What you should do
Please output each line of the data exactly as it appears.

Extracted information
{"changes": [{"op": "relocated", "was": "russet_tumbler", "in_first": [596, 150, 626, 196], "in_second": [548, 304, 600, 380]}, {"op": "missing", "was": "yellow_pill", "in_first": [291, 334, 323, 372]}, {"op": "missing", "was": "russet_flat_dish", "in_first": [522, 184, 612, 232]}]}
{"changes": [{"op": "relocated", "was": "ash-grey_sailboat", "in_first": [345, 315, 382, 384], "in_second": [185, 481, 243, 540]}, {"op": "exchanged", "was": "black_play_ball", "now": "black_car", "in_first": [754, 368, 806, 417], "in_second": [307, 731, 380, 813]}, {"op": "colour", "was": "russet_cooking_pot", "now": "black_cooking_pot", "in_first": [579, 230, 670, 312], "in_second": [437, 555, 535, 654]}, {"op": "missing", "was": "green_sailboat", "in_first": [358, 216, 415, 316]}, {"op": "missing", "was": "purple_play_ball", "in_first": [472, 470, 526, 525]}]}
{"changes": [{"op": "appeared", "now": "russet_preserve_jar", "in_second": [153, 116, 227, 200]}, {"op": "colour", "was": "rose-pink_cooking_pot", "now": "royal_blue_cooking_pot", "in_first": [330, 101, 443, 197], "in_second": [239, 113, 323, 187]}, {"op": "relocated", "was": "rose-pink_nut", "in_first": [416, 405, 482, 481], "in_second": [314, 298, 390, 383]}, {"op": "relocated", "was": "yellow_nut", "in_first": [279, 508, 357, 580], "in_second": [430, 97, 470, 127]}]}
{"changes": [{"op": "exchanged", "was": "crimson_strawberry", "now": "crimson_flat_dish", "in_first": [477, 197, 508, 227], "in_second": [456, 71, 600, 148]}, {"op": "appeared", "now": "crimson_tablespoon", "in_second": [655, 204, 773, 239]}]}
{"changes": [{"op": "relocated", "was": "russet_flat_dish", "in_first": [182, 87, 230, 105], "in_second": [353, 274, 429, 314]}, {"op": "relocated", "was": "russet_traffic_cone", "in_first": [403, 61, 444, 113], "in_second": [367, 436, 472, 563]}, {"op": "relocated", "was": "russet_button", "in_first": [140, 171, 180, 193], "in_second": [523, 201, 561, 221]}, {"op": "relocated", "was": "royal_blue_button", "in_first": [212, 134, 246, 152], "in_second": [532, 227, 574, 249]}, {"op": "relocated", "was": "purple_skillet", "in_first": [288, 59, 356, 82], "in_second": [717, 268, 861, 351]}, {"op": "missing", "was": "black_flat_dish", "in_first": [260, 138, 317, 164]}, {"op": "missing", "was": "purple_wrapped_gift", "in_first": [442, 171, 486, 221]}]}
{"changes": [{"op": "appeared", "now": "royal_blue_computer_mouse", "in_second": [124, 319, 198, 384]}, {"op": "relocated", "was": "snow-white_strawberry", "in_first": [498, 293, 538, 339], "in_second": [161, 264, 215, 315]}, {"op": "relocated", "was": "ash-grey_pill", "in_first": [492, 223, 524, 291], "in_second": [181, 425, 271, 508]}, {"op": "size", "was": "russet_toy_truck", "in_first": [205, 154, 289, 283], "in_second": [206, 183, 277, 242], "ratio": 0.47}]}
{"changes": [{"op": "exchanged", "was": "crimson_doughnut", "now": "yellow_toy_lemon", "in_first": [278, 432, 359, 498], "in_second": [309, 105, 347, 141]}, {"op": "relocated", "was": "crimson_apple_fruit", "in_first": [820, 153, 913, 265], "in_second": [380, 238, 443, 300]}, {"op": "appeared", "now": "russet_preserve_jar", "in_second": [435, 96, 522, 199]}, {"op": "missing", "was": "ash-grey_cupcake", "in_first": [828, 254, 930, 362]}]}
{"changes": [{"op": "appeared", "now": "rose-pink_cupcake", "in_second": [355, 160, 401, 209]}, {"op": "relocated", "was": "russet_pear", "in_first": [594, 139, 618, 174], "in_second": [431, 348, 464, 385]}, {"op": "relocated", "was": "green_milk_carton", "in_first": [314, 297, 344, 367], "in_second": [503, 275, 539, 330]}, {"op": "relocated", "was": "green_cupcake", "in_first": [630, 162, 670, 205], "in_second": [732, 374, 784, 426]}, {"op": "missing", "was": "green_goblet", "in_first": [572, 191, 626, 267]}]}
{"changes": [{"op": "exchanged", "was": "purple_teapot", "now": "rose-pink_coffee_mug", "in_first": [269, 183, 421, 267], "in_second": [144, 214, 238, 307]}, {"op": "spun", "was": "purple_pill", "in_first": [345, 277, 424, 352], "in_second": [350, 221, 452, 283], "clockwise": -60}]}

Response box
{"changes": [{"op": "relocated", "was": "russet_tumbler", "in_first": [596, 150, 626, 196], "in_second": [548, 304, 600, 380]}, {"op": "missing", "was": "yellow_pill", "in_first": [291, 334, 323, 372]}, {"op": "missing", "was": "russet_flat_dish", "in_first": [522, 184, 612, 232]}]}
{"changes": [{"op": "relocated", "was": "ash-grey_sailboat", "in_first": [345, 315, 382, 384], "in_second": [185, 481, 243, 540]}, {"op": "exchanged", "was": "black_play_ball", "now": "black_car", "in_first": [754, 368, 806, 417], "in_second": [307, 731, 380, 813]}, {"op": "colour", "was": "russet_cooking_pot", "now": "black_cooking_pot", "in_first": [579, 230, 670, 312], "in_second": [437, 555, 535, 654]}, {"op": "missing", "was": "green_sailboat", "in_first": [358, 216, 415, 316]}, {"op": "missing", "was": "purple_play_ball", "in_first": [472, 470, 526, 525]}]}
{"changes": [{"op": "appeared", "now": "russet_preserve_jar", "in_second": [153, 116, 227, 200]}, {"op": "colour", "was": "rose-pink_cooking_pot", "now": "royal_blue_cooking_pot", "in_first": [330, 101, 443, 197], "in_second": [239, 113, 323, 187]}, {"op": "relocated", "was": "rose-pink_nut", "in_first": [416, 405, 482, 481], "in_second": [314, 298, 390, 383]}, {"op": "relocated", "was": "yellow_nut", "in_first": [279, 508, 357, 580], "in_second": [430, 97, 470, 127]}]}
{"changes": [{"op": "exchanged", "was": "crimson_strawberry", "now": "crimson_flat_dish", "in_first": [477, 197, 508, 227], "in_second": [456, 71, 600, 148]}, {"op": "appeared", "now": "crimson_tablespoon", "in_second": [655, 204, 773, 239]}]}
{"changes": [{"op": "relocated", "was": "russet_flat_dish", "in_first": [182, 87, 230, 105], "in_second": [353, 274, 429, 314]}, {"op": "relocated", "was": "russet_traffic_cone", "in_first": [403, 61, 444, 113], "in_second": [367, 436, 472, 563]}, {"op": "relocated", "was": "russet_button", "in_first": [140, 171, 180, 193], "in_second": [523, 201, 561, 221]}, {"op": "relocated", "was": "royal_blue_button", "in_first": [212, 134, 246, 152], "in_second": [532, 227, 574, 249]}, {"op": "relocated", "was": "purple_skillet", "in_first": [288, 59, 356, 82], "in_second": [717, 268, 861, 351]}, {"op": "missing", "was": "black_flat_dish", "in_first": [260, 138, 317, 164]}, {"op": "missing", "was": "purple_wrapped_gift", "in_first": [442, 171, 486, 221]}]}
{"changes": [{"op": "appeared", "now": "royal_blue_computer_mouse", "in_second": [124, 319, 198, 384]}, {"op": "relocated", "was": "snow-white_strawberry", "in_first": [498, 293, 538, 339], "in_second": [161, 264, 215, 315]}, {"op": "relocated", "was": "ash-grey_pill", "in_first": [492, 223, 524, 291], "in_second": [181, 425, 271, 508]}, {"op": "size", "was": "russet_toy_truck", "in_first": [205, 154, 289, 283], "in_second": [206, 183, 277, 242], "ratio": 0.47}]}
{"changes": [{"op": "exchanged", "was": "crimson_doughnut", "now": "yellow_toy_lemon", "in_first": [278, 432, 359, 498], "in_second": [309, 105, 347, 141]}, {"op": "relocated", "was": "crimson_apple_fruit", "in_first": [820, 153, 913, 265], "in_second": [380, 238, 443, 300]}, {"op": "appeared", "now": "russet_preserve_jar", "in_second": [435, 96, 522, 199]}, {"op": "missing", "was": "ash-grey_cupcake", "in_first": [828, 254, 930, 362]}]}
{"changes": [{"op": "appeared", "now": "rose-pink_cupcake", "in_second": [355, 160, 401, 209]}, {"op": "relocated", "was": "russet_pear", "in_first": [594, 139, 618, 174], "in_second": [431, 348, 464, 385]}, {"op": "relocated", "was": "green_milk_carton", "in_first": [314, 297, 344, 367], "in_second": [503, 275, 539, 330]}, {"op": "relocated", "was": "green_cupcake", "in_first": [630, 162, 670, 205], "in_second": [732, 374, 784, 426]}, {"op": "missing", "was": "green_goblet", "in_first": [572, 191, 626, 267]}]}
{"changes": [{"op": "exchanged", "was": "purple_teapot", "now": "rose-pink_coffee_mug", "in_first": [269, 183, 421, 267], "in_second": [144, 214, 238, 307]}, {"op": "spun", "was": "purple_pill", "in_first": [345, 277, 424, 352], "in_second": [350, 221, 452, 283], "clockwise": -60}]}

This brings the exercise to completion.